* Work to complete
Reproduce the listing below with every occurrence of "curtain" replaced by "drape" and nothing else changed. Omit the pictures.

* Data supplied
◆ ◆ ◆ ◆ ◆
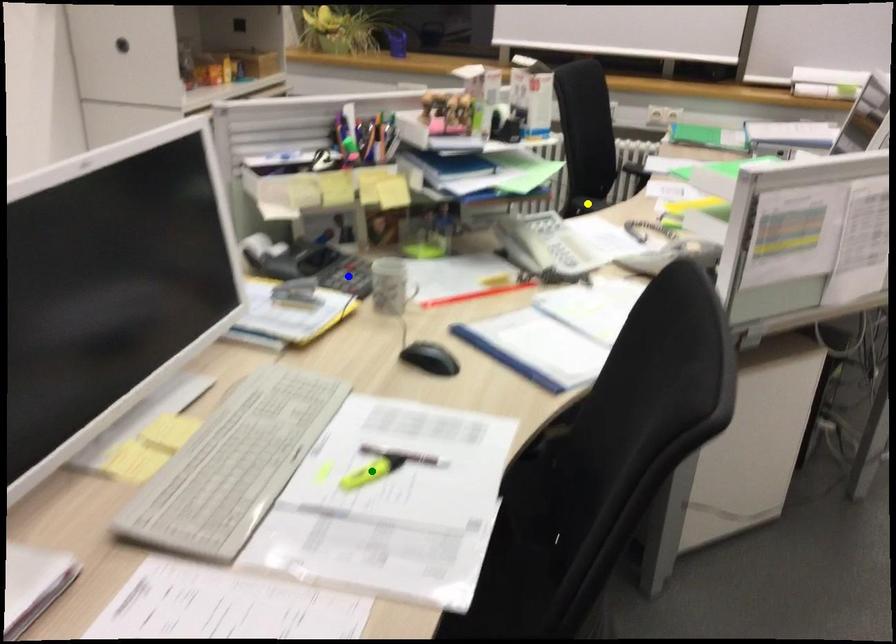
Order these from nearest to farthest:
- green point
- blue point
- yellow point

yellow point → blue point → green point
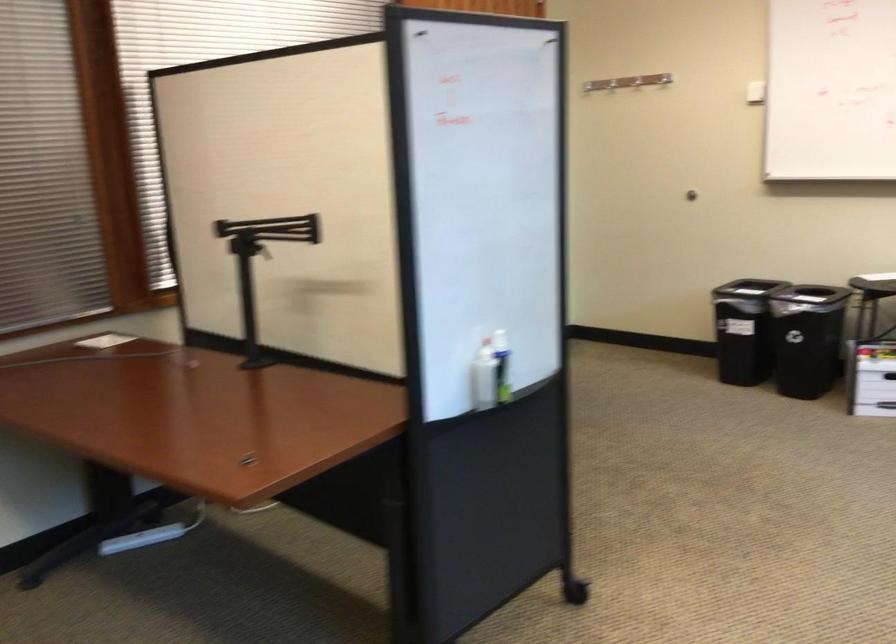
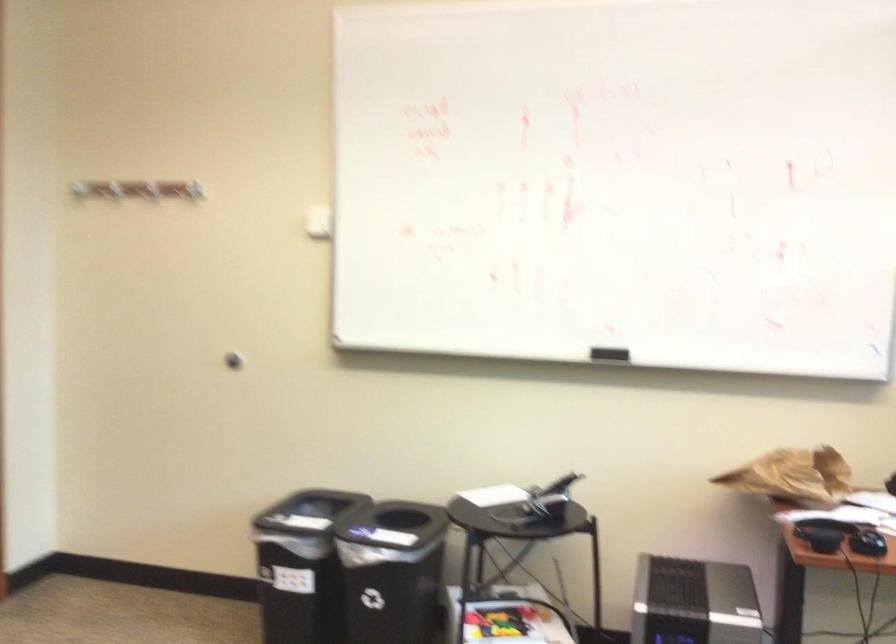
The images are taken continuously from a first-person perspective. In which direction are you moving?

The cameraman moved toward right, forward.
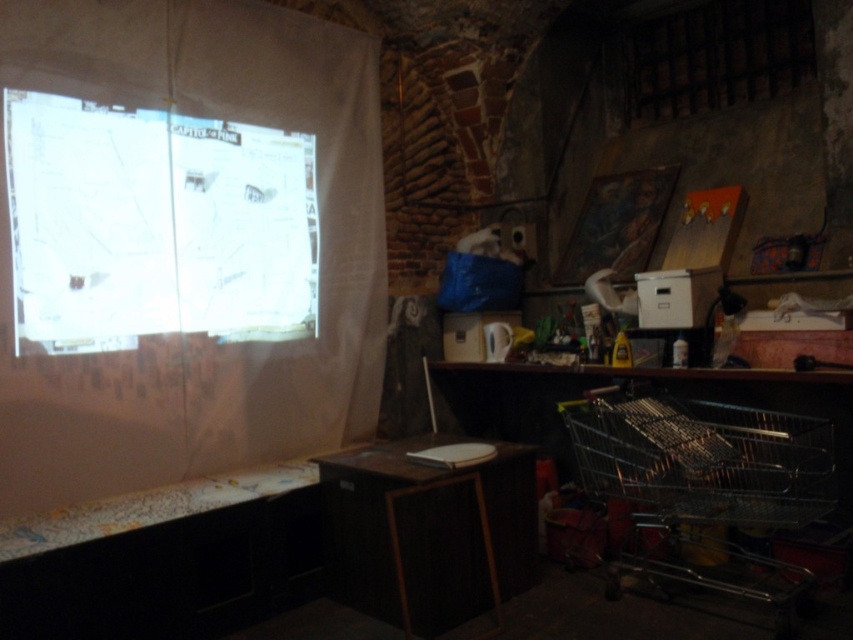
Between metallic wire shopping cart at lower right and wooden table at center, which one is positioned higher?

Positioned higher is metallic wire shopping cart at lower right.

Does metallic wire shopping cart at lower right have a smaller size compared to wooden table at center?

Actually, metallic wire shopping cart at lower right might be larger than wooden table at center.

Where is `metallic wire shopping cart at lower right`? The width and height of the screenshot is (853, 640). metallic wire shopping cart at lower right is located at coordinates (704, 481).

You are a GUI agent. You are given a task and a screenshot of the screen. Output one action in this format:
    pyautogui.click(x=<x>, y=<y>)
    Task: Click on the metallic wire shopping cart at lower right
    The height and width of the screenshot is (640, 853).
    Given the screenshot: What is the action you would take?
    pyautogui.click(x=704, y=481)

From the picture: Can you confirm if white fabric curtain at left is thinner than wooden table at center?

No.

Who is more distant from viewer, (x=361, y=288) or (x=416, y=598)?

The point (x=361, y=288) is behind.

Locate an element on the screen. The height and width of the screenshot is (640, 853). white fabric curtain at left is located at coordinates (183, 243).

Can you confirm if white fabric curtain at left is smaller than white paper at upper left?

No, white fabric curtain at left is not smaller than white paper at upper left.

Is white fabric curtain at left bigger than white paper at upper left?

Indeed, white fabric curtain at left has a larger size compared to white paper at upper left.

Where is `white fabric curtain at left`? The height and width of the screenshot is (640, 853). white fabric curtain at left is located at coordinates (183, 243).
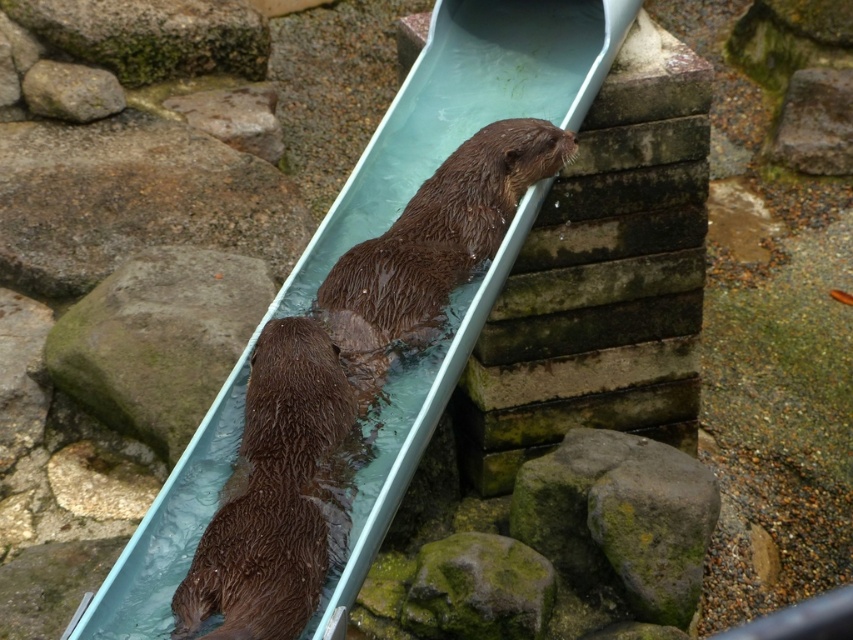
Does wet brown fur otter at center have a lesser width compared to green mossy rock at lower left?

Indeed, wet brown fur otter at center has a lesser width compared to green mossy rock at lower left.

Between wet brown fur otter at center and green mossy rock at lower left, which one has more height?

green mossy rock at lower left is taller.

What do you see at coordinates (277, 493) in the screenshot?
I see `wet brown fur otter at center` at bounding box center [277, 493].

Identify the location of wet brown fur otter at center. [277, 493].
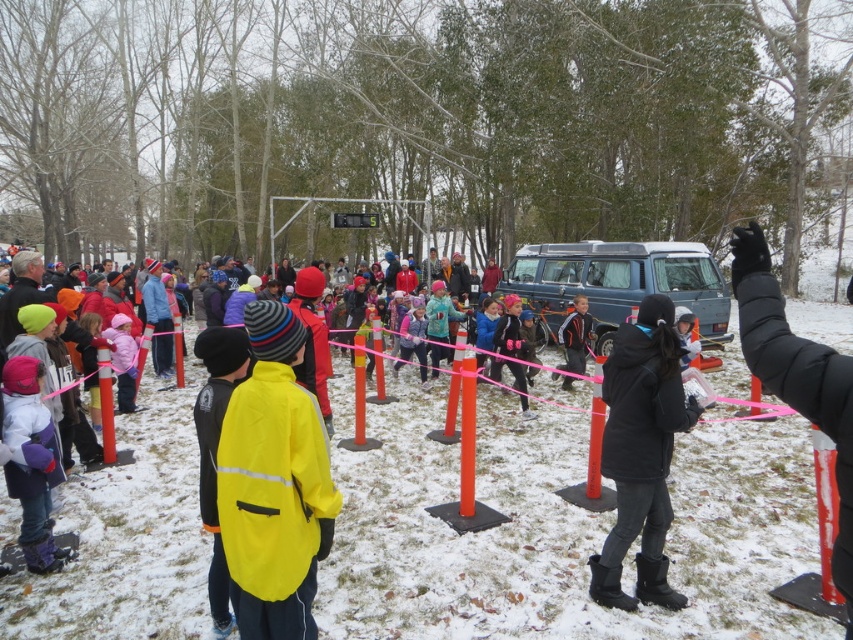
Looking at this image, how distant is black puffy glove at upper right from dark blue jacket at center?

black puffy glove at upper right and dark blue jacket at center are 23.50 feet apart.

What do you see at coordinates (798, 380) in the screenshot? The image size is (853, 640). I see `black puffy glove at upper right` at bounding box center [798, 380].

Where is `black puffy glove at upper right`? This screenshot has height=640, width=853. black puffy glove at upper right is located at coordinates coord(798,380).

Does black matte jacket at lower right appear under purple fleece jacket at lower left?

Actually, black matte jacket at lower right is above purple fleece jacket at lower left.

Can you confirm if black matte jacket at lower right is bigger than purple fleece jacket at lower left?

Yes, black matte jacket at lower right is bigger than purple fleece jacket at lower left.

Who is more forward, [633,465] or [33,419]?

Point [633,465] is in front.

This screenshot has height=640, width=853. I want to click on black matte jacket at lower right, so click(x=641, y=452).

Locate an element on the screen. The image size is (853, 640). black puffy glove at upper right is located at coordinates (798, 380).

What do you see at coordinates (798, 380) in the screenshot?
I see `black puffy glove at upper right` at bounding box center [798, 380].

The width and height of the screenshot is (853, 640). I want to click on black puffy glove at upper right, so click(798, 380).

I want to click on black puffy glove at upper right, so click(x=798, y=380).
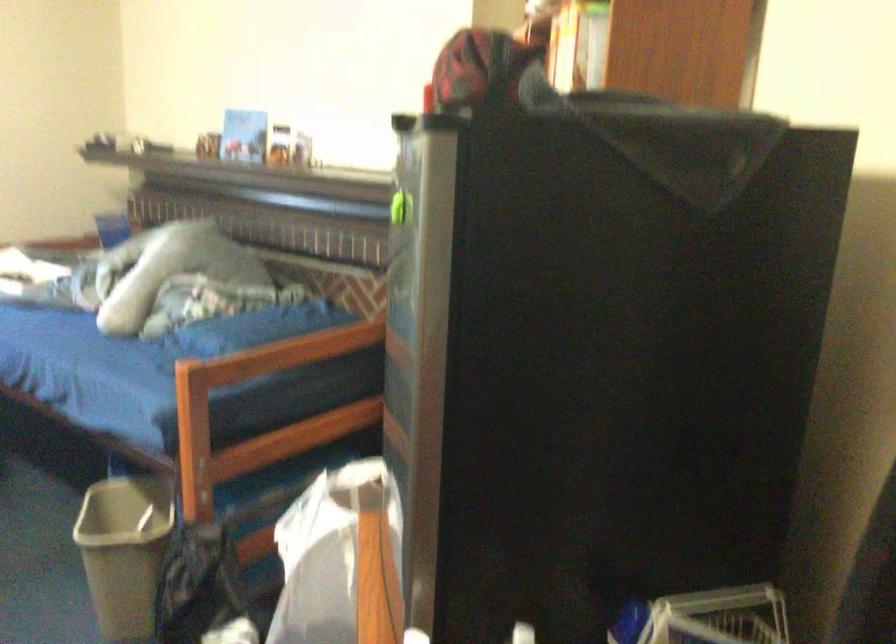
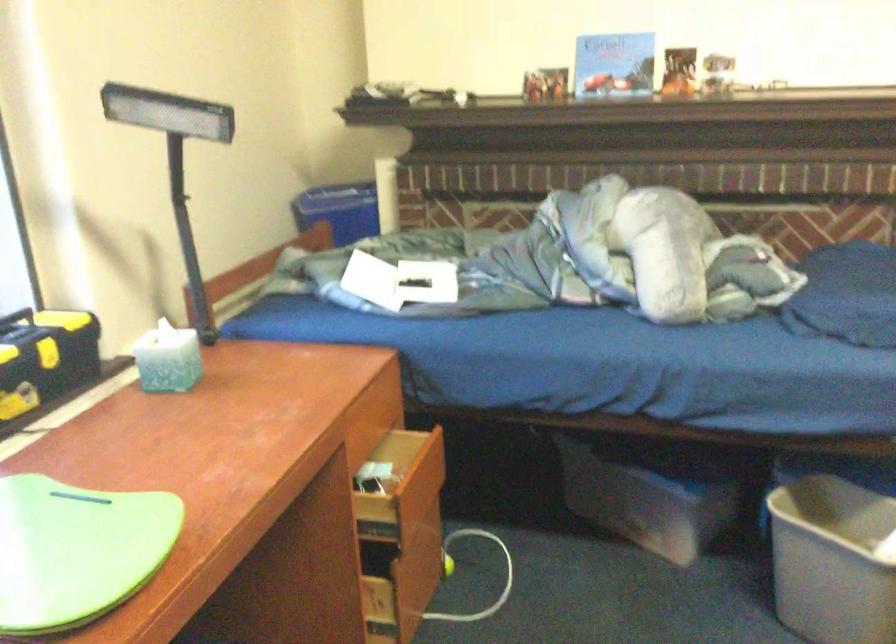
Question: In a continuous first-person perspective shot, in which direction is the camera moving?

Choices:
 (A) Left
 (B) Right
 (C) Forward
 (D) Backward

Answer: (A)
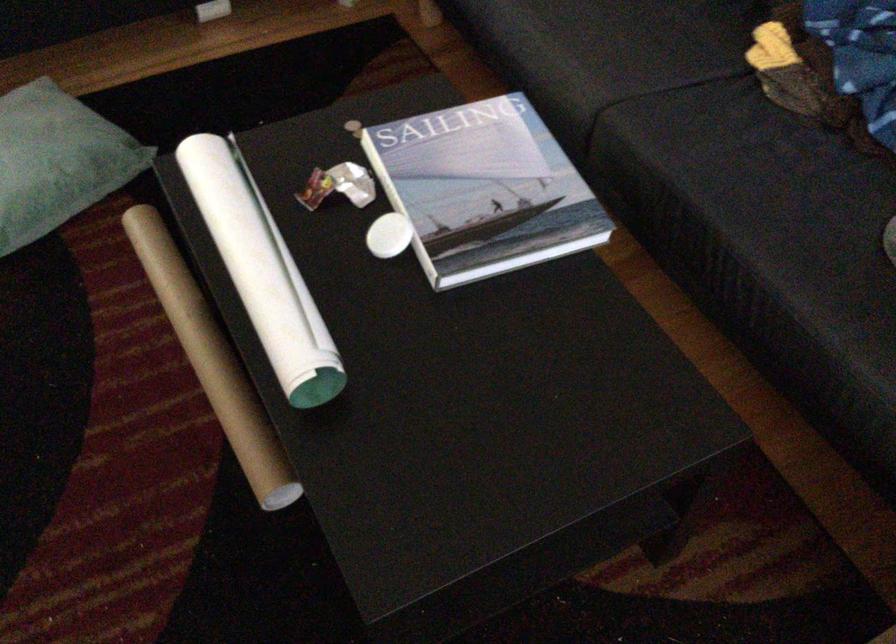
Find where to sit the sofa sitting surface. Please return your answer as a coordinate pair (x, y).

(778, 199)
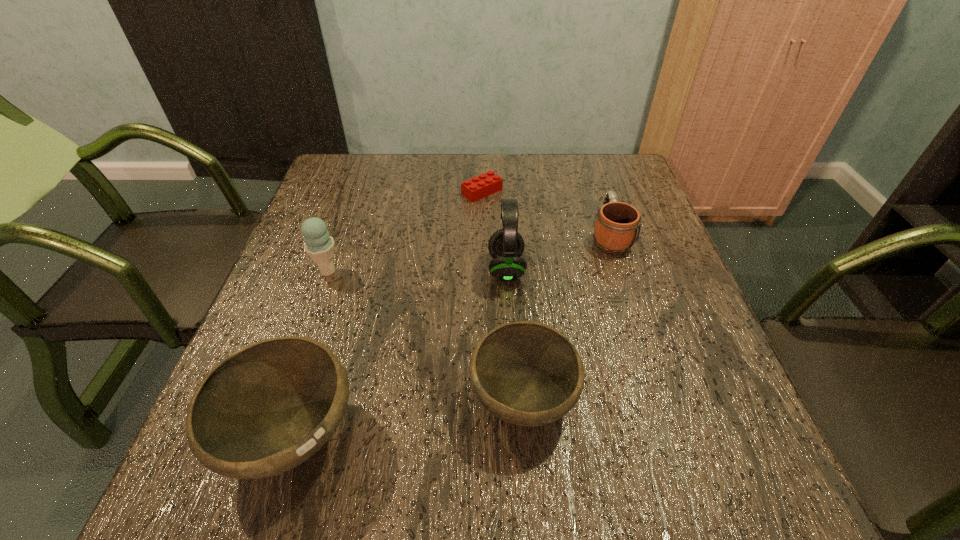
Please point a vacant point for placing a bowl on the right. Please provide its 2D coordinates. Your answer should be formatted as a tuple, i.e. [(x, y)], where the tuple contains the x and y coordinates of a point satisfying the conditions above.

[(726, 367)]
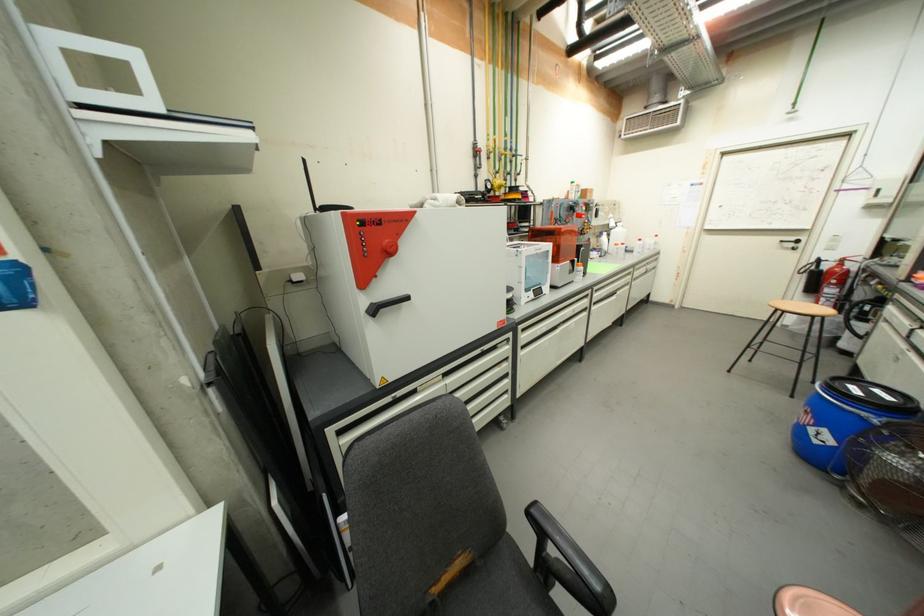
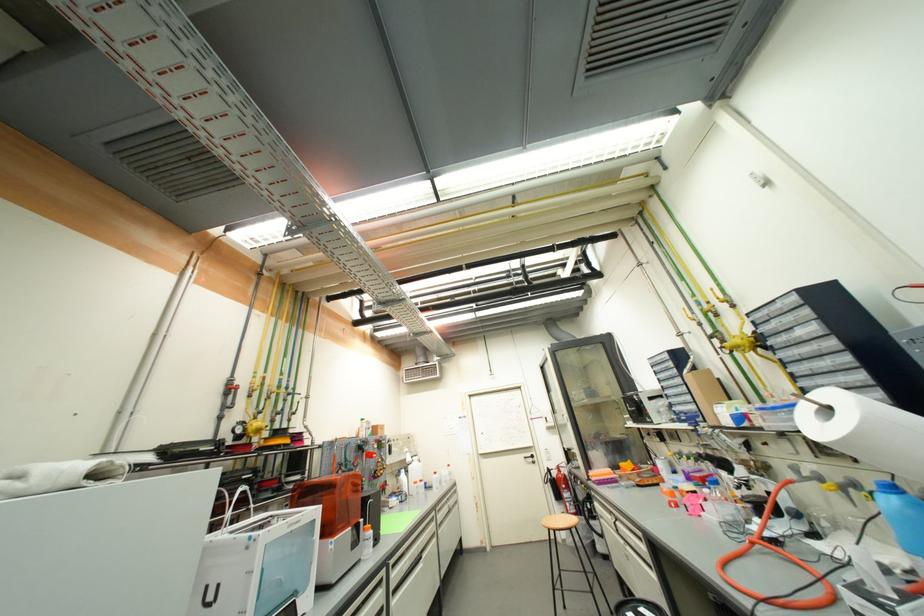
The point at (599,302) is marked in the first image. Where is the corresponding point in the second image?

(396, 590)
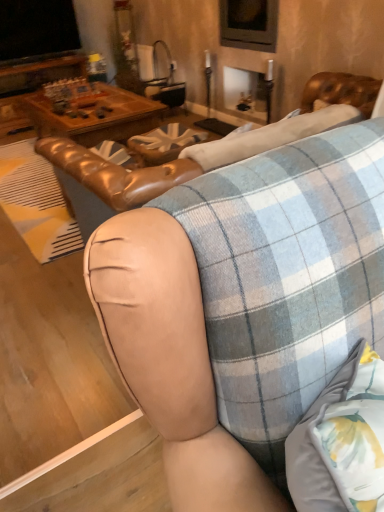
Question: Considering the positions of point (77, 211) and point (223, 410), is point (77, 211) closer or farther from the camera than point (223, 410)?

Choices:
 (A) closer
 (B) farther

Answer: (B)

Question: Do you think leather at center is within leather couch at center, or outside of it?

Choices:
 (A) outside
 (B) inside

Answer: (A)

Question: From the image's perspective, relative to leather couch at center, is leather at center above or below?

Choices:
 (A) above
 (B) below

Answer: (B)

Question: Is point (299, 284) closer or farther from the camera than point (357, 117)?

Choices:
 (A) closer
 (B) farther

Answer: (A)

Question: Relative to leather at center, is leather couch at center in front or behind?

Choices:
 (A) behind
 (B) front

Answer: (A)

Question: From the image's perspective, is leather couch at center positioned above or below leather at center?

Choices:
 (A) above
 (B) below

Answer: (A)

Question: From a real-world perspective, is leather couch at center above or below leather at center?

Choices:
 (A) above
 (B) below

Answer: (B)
◆ ◆ ◆ ◆ ◆
* Written reply
Order these from nearest to farthest:
- green point
- blue point
- yellow point

yellow point → blue point → green point
The images are taken continuously from a first-person perspective. In which direction are you moving?

The cameraman moved toward right, forward.
Between metallic wire shopping cart at lower right and wooden table at center, which one is positioned higher?

Positioned higher is metallic wire shopping cart at lower right.

Does metallic wire shopping cart at lower right have a smaller size compared to wooden table at center?

Actually, metallic wire shopping cart at lower right might be larger than wooden table at center.

Where is `metallic wire shopping cart at lower right`? The width and height of the screenshot is (853, 640). metallic wire shopping cart at lower right is located at coordinates (704, 481).

You are a GUI agent. You are given a task and a screenshot of the screen. Output one action in this format:
    pyautogui.click(x=<x>, y=<y>)
    Task: Click on the metallic wire shopping cart at lower right
    The height and width of the screenshot is (640, 853).
    Given the screenshot: What is the action you would take?
    pyautogui.click(x=704, y=481)

From the picture: Can you confirm if white fabric drape at left is thinner than wooden table at center?

No.

Who is more distant from viewer, (x=361, y=288) or (x=416, y=598)?

The point (x=361, y=288) is behind.

Locate an element on the screen. The height and width of the screenshot is (640, 853). white fabric drape at left is located at coordinates (183, 243).

Can you confirm if white fabric drape at left is smaller than white paper at upper left?

No, white fabric drape at left is not smaller than white paper at upper left.

Is white fabric drape at left bigger than white paper at upper left?

Indeed, white fabric drape at left has a larger size compared to white paper at upper left.

Where is `white fabric drape at left`? The height and width of the screenshot is (640, 853). white fabric drape at left is located at coordinates (183, 243).
Does wet brown fur otter at center have a lesser width compared to green mossy rock at lower left?

Indeed, wet brown fur otter at center has a lesser width compared to green mossy rock at lower left.

Between wet brown fur otter at center and green mossy rock at lower left, which one has more height?

green mossy rock at lower left is taller.

What do you see at coordinates (277, 493) in the screenshot?
I see `wet brown fur otter at center` at bounding box center [277, 493].

Identify the location of wet brown fur otter at center. [277, 493].
Looking at this image, how distant is black puffy glove at upper right from dark blue jacket at center?

black puffy glove at upper right and dark blue jacket at center are 23.50 feet apart.

What do you see at coordinates (798, 380) in the screenshot? The image size is (853, 640). I see `black puffy glove at upper right` at bounding box center [798, 380].

Where is `black puffy glove at upper right`? This screenshot has height=640, width=853. black puffy glove at upper right is located at coordinates coord(798,380).

Does black matte jacket at lower right appear under purple fleece jacket at lower left?

Actually, black matte jacket at lower right is above purple fleece jacket at lower left.

Can you confirm if black matte jacket at lower right is bigger than purple fleece jacket at lower left?

Yes, black matte jacket at lower right is bigger than purple fleece jacket at lower left.

Who is more forward, [633,465] or [33,419]?

Point [633,465] is in front.

This screenshot has height=640, width=853. I want to click on black matte jacket at lower right, so click(x=641, y=452).

Locate an element on the screen. The image size is (853, 640). black puffy glove at upper right is located at coordinates (798, 380).

What do you see at coordinates (798, 380) in the screenshot?
I see `black puffy glove at upper right` at bounding box center [798, 380].

The width and height of the screenshot is (853, 640). I want to click on black puffy glove at upper right, so click(798, 380).

I want to click on black puffy glove at upper right, so click(x=798, y=380).
Question: In a continuous first-person perspective shot, in which direction is the camera moving?

Choices:
 (A) Left
 (B) Right
 (C) Forward
 (D) Backward

Answer: (A)
Find where to sit the sofa sitting surface. Please return your answer as a coordinate pair (x, y).

(778, 199)
Please point a vacant point for placing a bowl on the right. Please provide its 2D coordinates. Your answer should be formatted as a tuple, i.e. [(x, y)], where the tuple contains the x and y coordinates of a point satisfying the conditions above.

[(726, 367)]
The point at (599,302) is marked in the first image. Where is the corresponding point in the second image?

(396, 590)
Question: Considering the positions of point (77, 211) and point (223, 410), is point (77, 211) closer or farther from the camera than point (223, 410)?

Choices:
 (A) closer
 (B) farther

Answer: (B)

Question: Do you think leather at center is within leather couch at center, or outside of it?

Choices:
 (A) outside
 (B) inside

Answer: (A)

Question: From the image's perspective, relative to leather couch at center, is leather at center above or below?

Choices:
 (A) above
 (B) below

Answer: (B)

Question: Is point (299, 284) closer or farther from the camera than point (357, 117)?

Choices:
 (A) closer
 (B) farther

Answer: (A)

Question: Relative to leather at center, is leather couch at center in front or behind?

Choices:
 (A) behind
 (B) front

Answer: (A)

Question: From the image's perspective, is leather couch at center positioned above or below leather at center?

Choices:
 (A) above
 (B) below

Answer: (A)

Question: From a real-world perspective, is leather couch at center above or below leather at center?

Choices:
 (A) above
 (B) below

Answer: (B)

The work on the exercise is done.